Task item: The listing below should be printed again word for word, without any images.

Source material:
—————

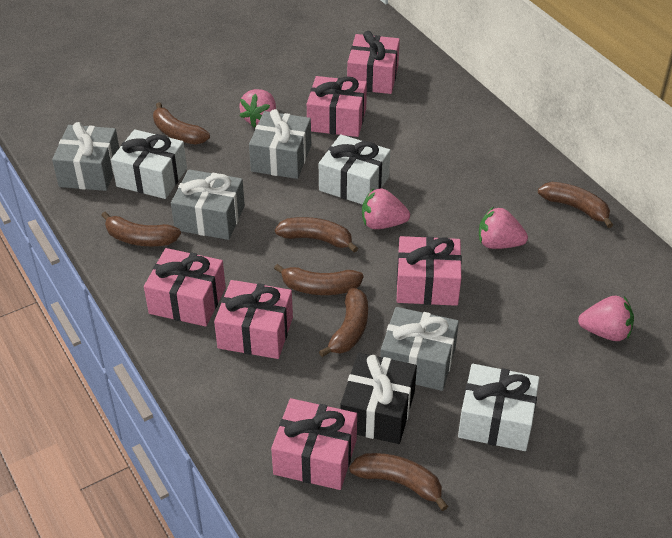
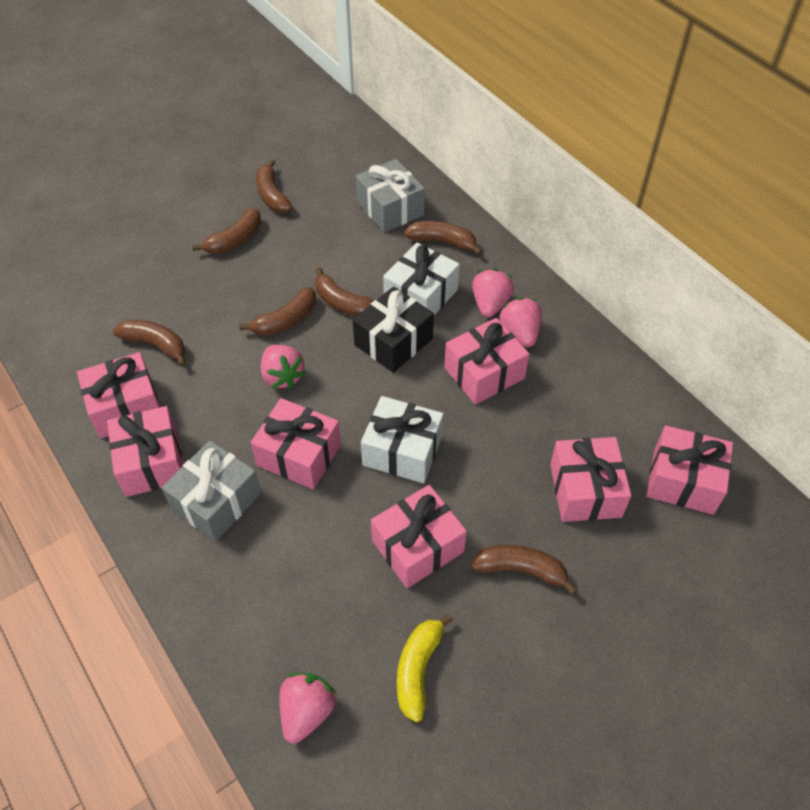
grey gift: 4 -> 2
pink gift: 6 -> 7
white gift: 3 -> 2
yellow banana: 0 -> 1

—————

Answer for this exercise:
grey gift: 4 -> 2
pink gift: 6 -> 7
white gift: 3 -> 2
yellow banana: 0 -> 1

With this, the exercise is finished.